*Your objective:* Exactly as written, return all the data, leaving its pictures behind.
-- Data for review follows --
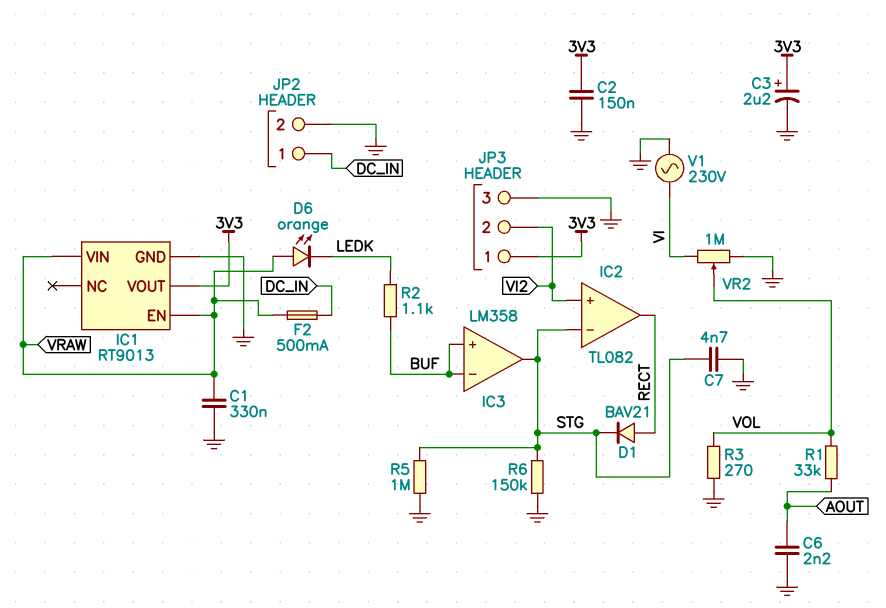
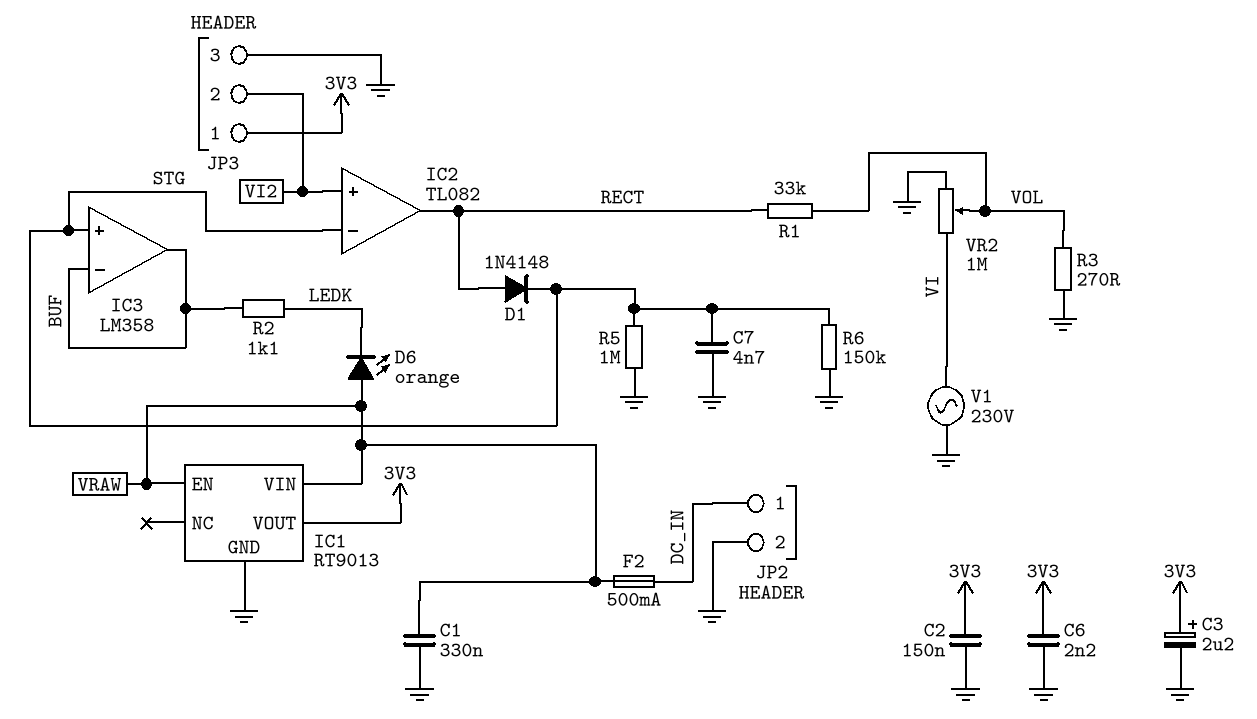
C6: 2.2nF (AOUT, GND) -> 2.2nF (3V3, GND)
D1: diode BAV21 (A RECT, K STG) -> diode 1N4148 (A RECT, K STG)
IC3 pin in+: BUF -> STG
IC3 pin out: STG -> BUF
R1: 33k (AOUT, VOL) -> 33k (RECT, VOL)

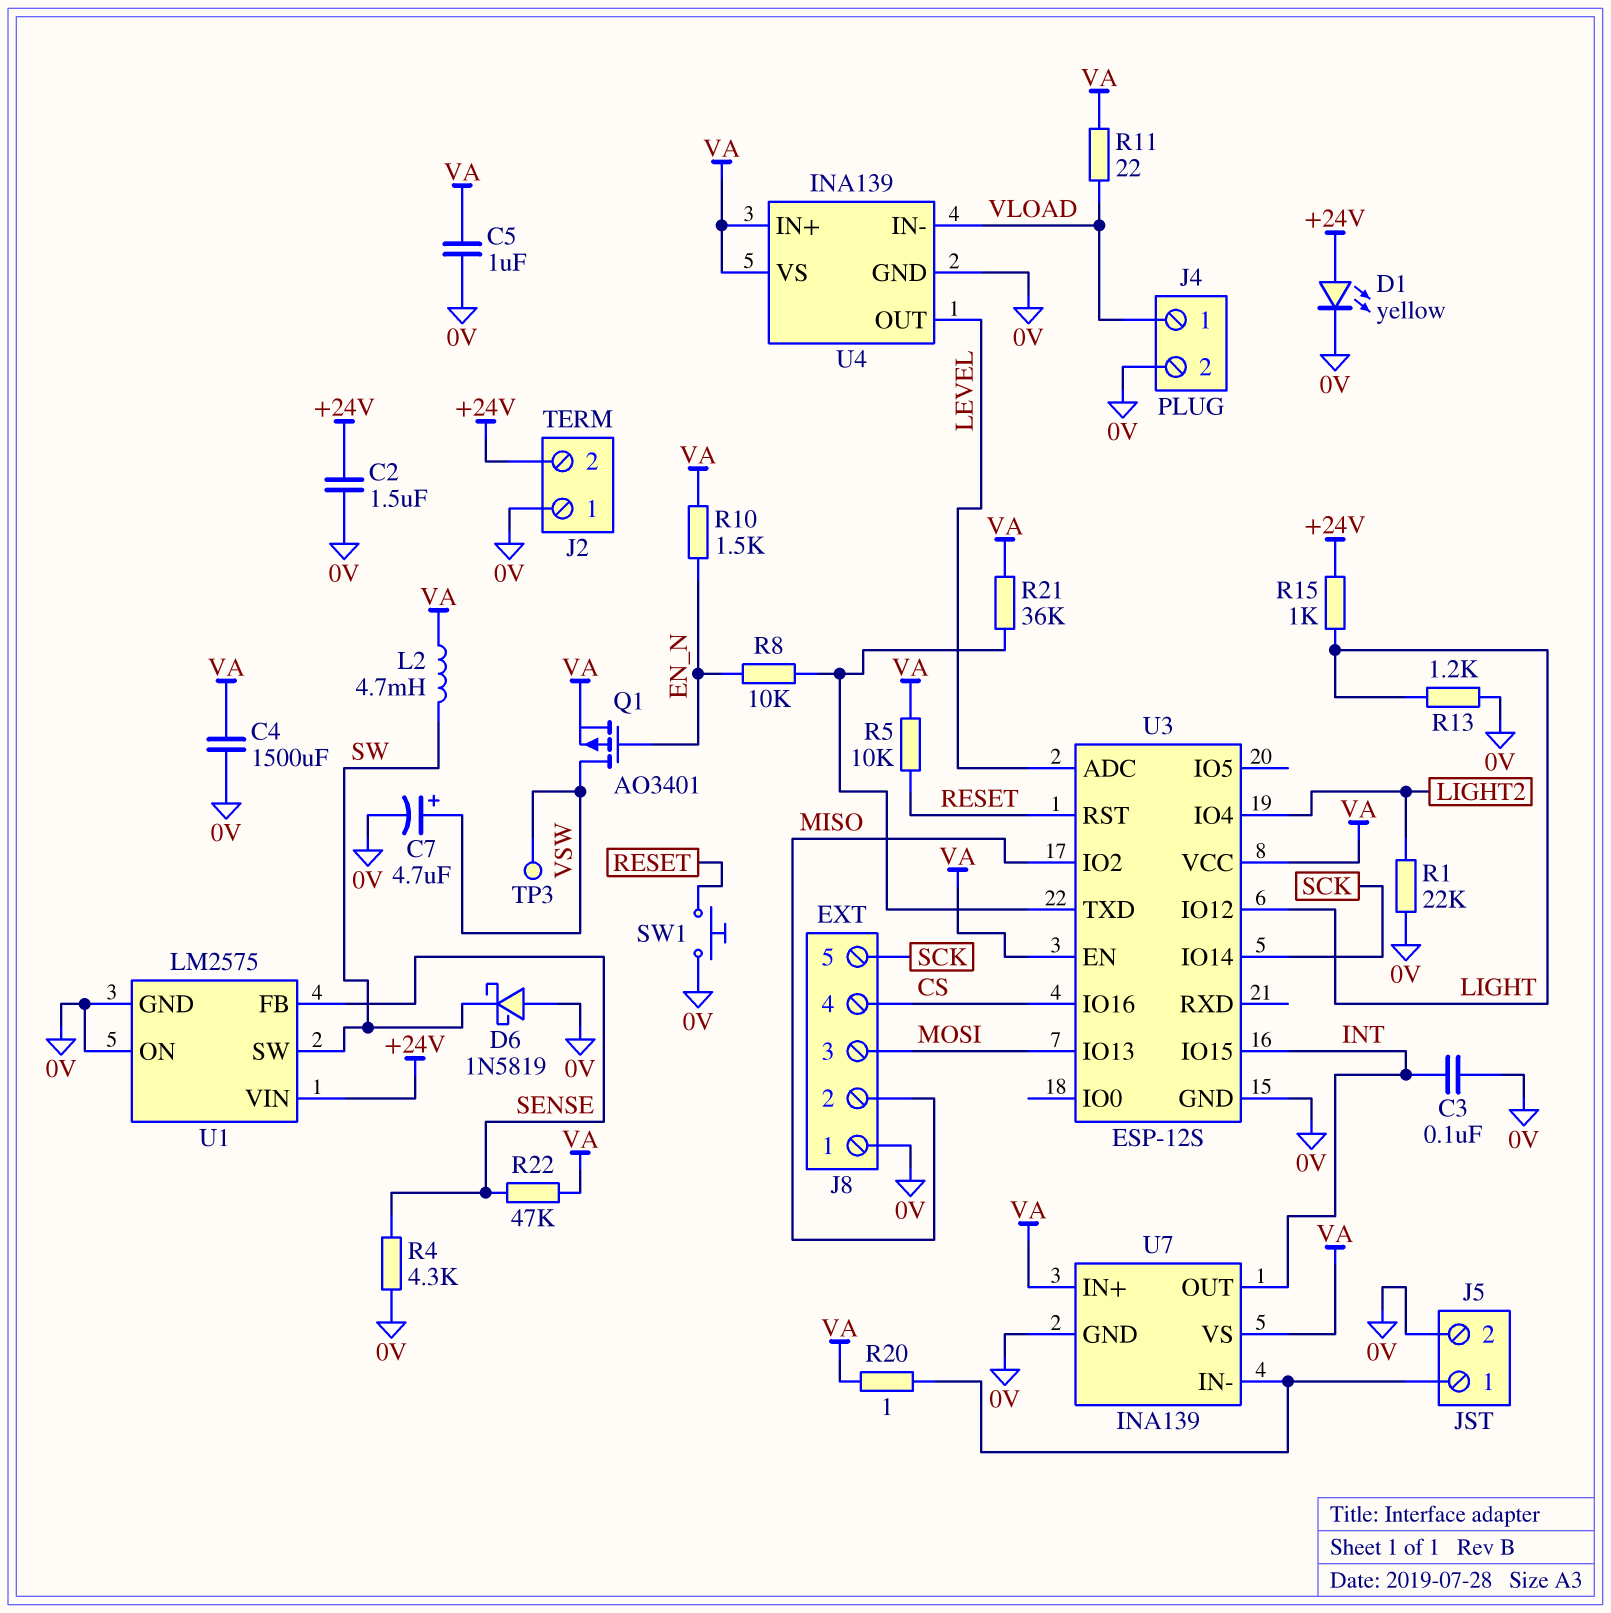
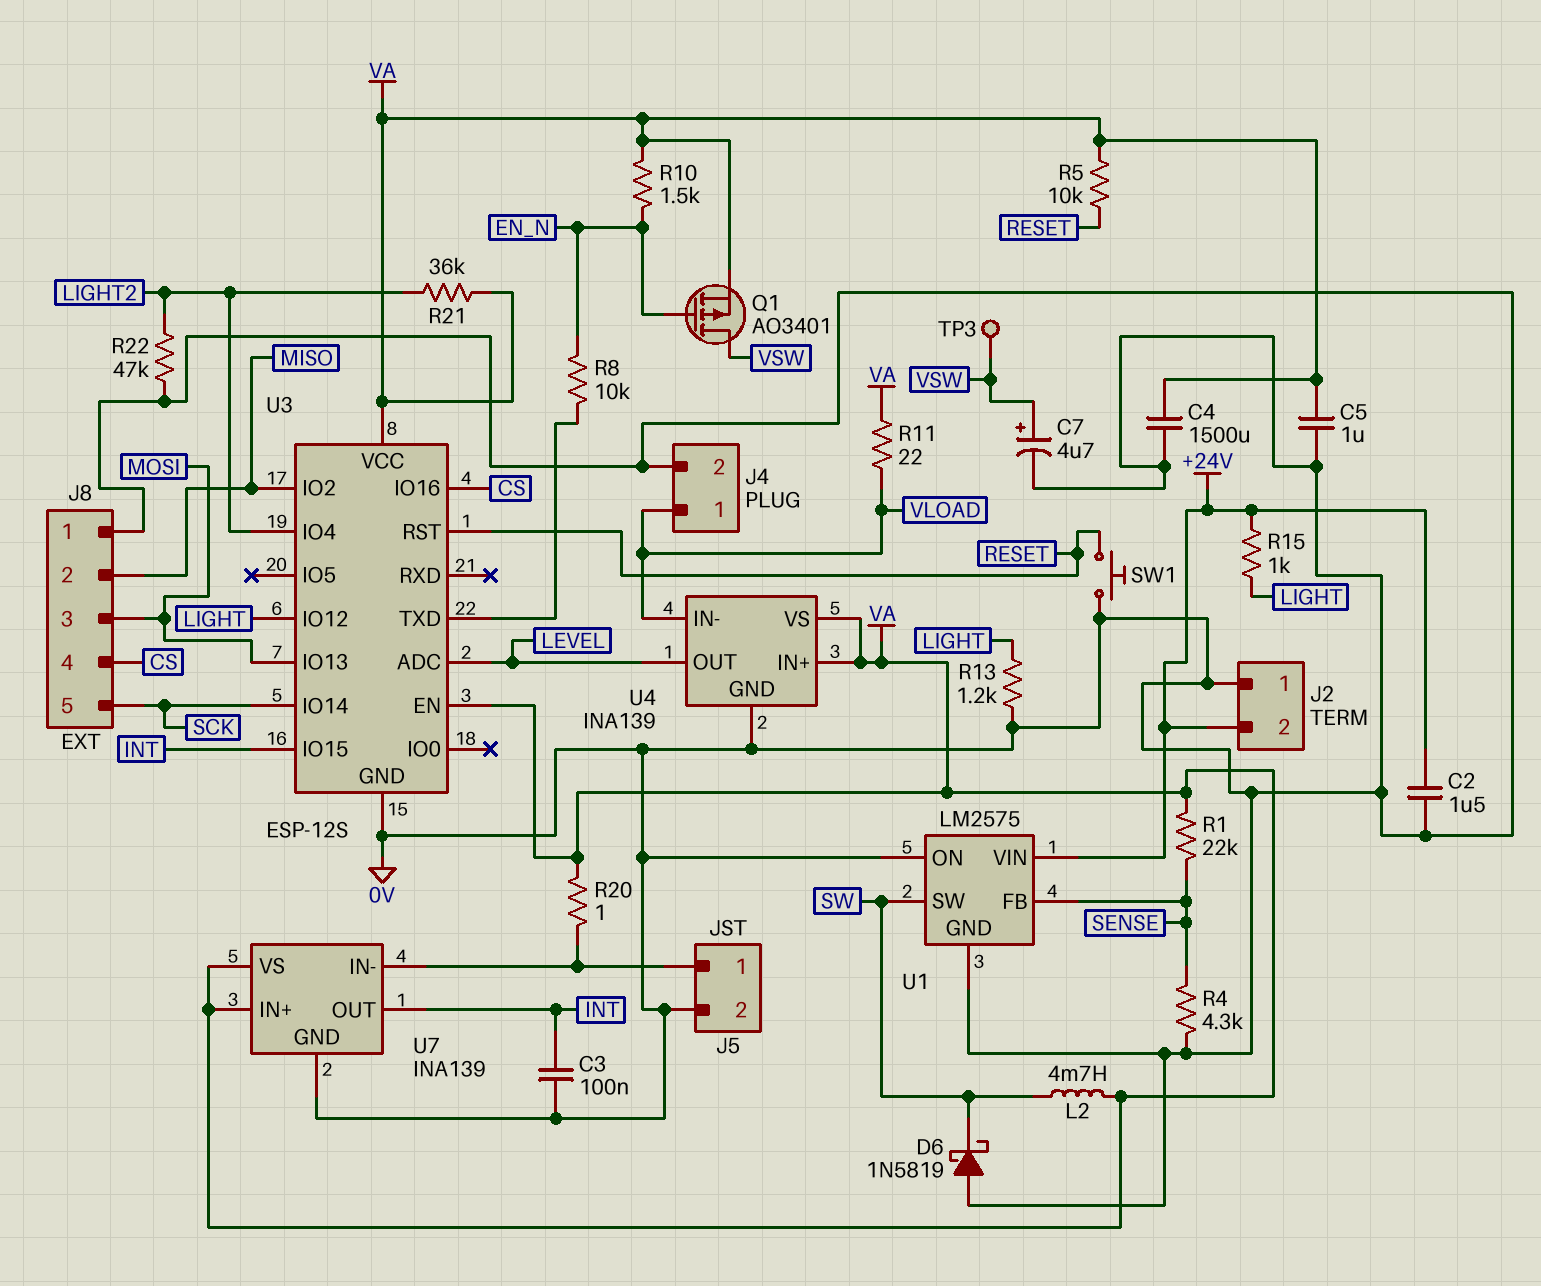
D1: LED yellow (A +24V, K 0V) -> none
R1: 22k (0V, LIGHT2) -> 22k (SENSE, VA)
R21: 36k (U3/TXD, VA) -> 36k (LIGHT2, VA)
R22: 47k (SENSE, VA) -> 47k (0V, LIGHT2)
-- Data for review concluded --
*Exercise output:*
C6: 2.2nF (AOUT, GND) -> 2.2nF (3V3, GND)
D1: diode BAV21 (A RECT, K STG) -> diode 1N4148 (A RECT, K STG)
IC3 pin in+: BUF -> STG
IC3 pin out: STG -> BUF
R1: 33k (AOUT, VOL) -> 33k (RECT, VOL)

D1: LED yellow (A +24V, K 0V) -> none
R1: 22k (0V, LIGHT2) -> 22k (SENSE, VA)
R21: 36k (U3/TXD, VA) -> 36k (LIGHT2, VA)
R22: 47k (SENSE, VA) -> 47k (0V, LIGHT2)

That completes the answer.